▶ **ACTIVITY**:
Print exactly the line that contains "none -> black brick B11:D11 level 2", then every following line through the end of the material; include nothing else and no pictures.

▶ **RECORDS SHOWN**:
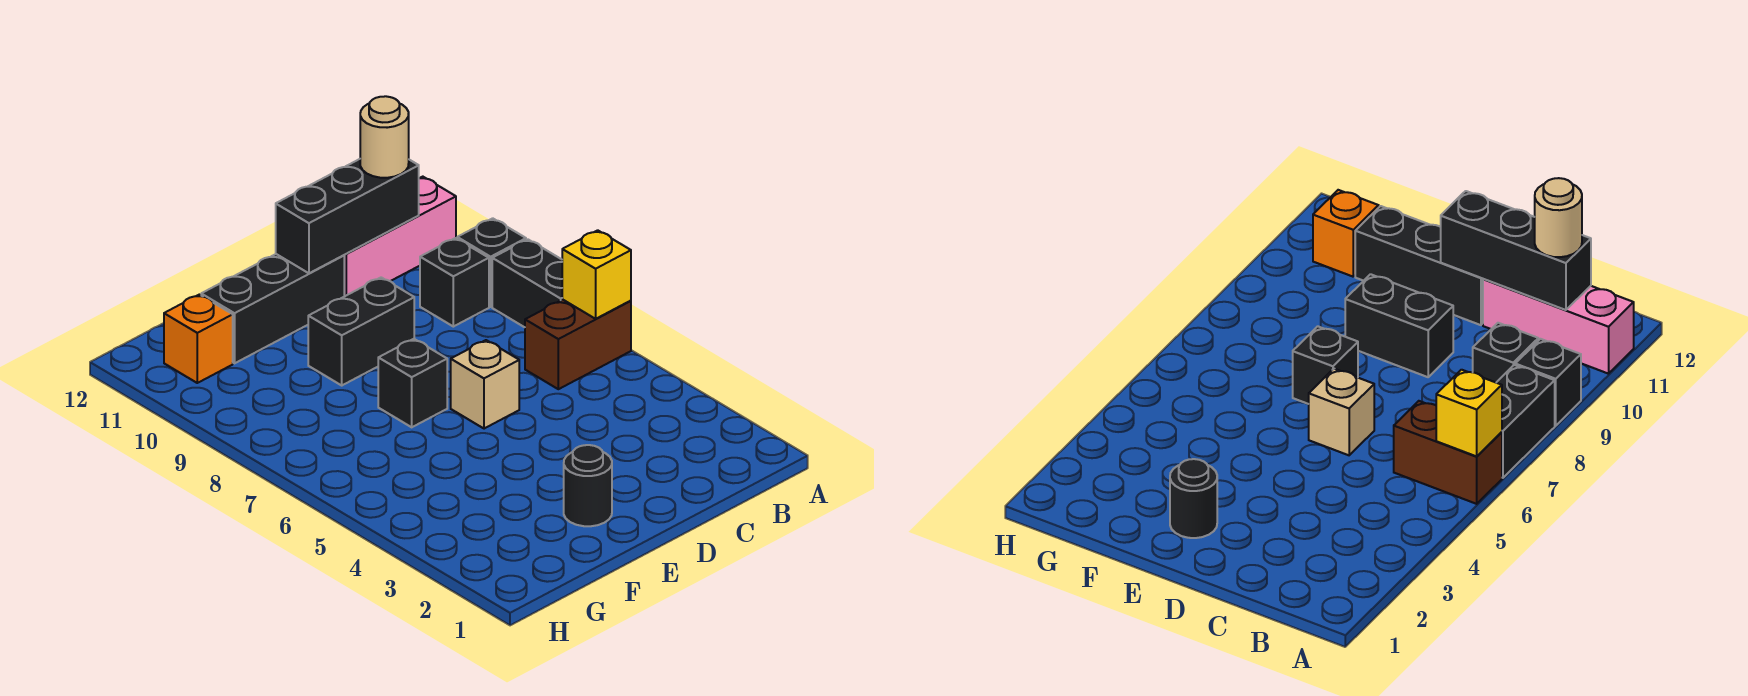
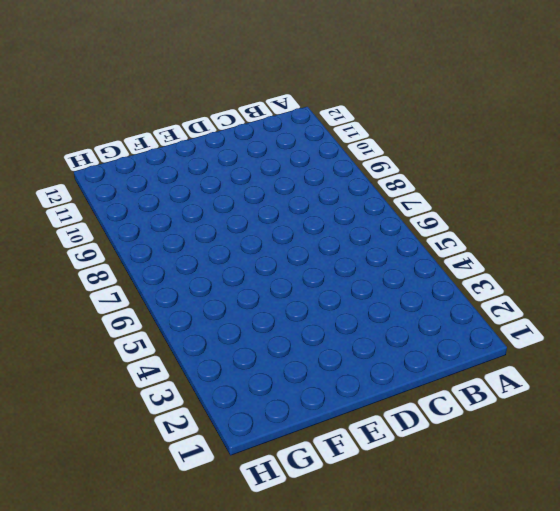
none -> brown brick A6:B6 level 1
none -> black brick A7:A8 level 1
none -> black brick A9 level 1

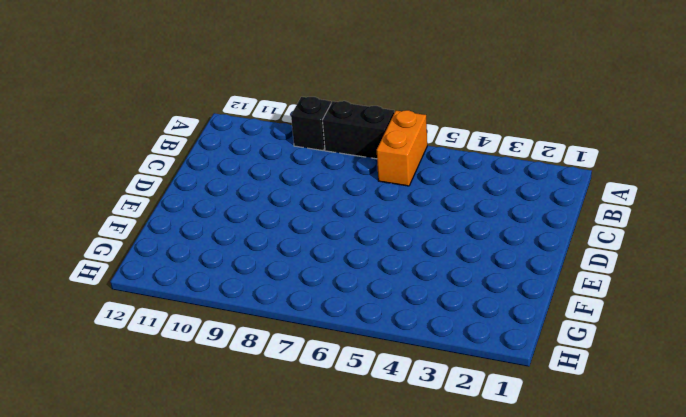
orange brick A6:B6 level 1 -> brown brick A6:B6 level 1
none -> pink brick A11:C11 level 1
none -> black brick B9 level 1
none -> tan brick D6 level 1

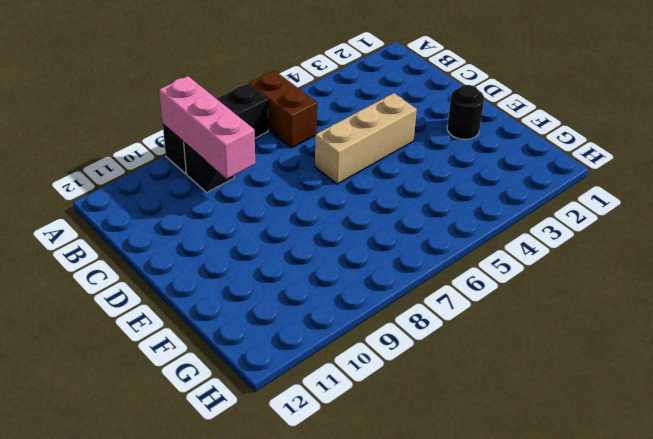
pink brick A9:C9 level 2 -> pink brick A11:C11 level 1
tan brick D4:D6 level 1 -> tan brick D6 level 1
none -> black brick D9:E9 level 1
none -> black brick D11:F11 level 1
none -> black brick E7 level 1

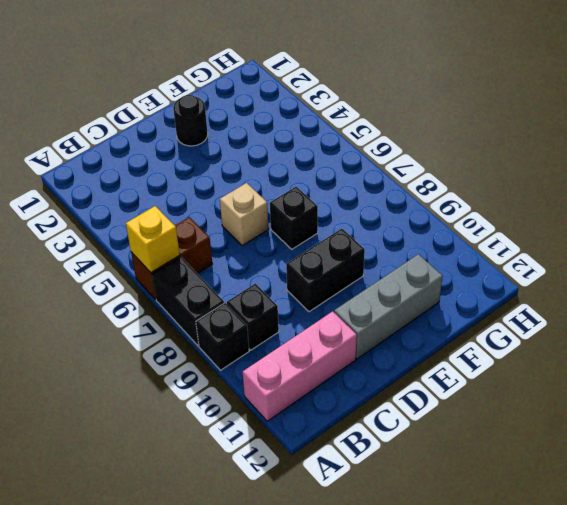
grey brick D11:F11 level 1 -> black brick D11:F11 level 1
none -> orange brick G11 level 1
none -> black brick B11:D11 level 2
none -> tan round brick B11 level 3

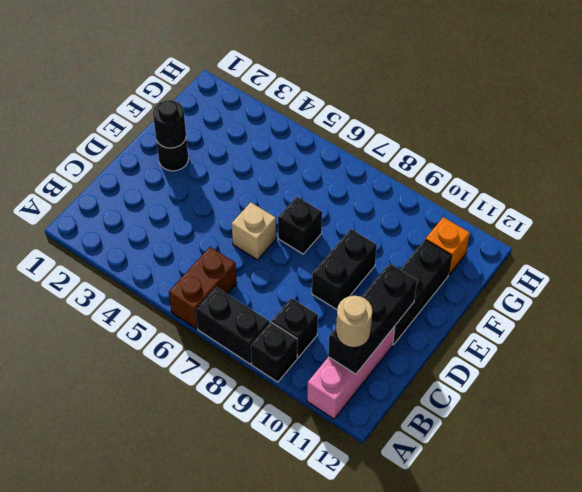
black round brick E2 level 2 -> none
none -> yellow brick A6 level 2

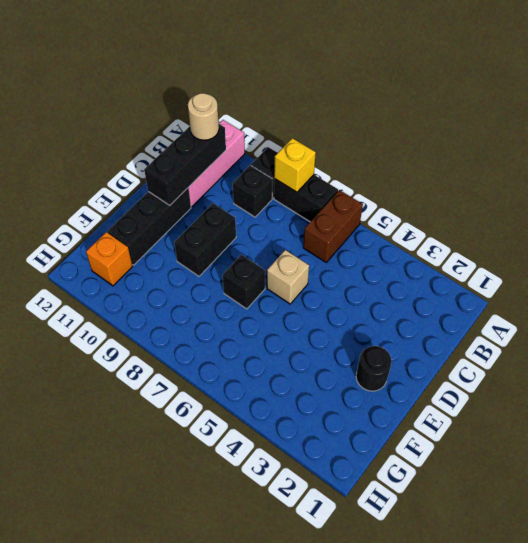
yellow brick A8 level 2 -> yellow brick A6 level 2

▶ **EXERCISE RESPONSE**:
none -> black brick B11:D11 level 2
none -> tan round brick B11 level 3

black round brick E2 level 2 -> none
none -> yellow brick A6 level 2

yellow brick A8 level 2 -> yellow brick A6 level 2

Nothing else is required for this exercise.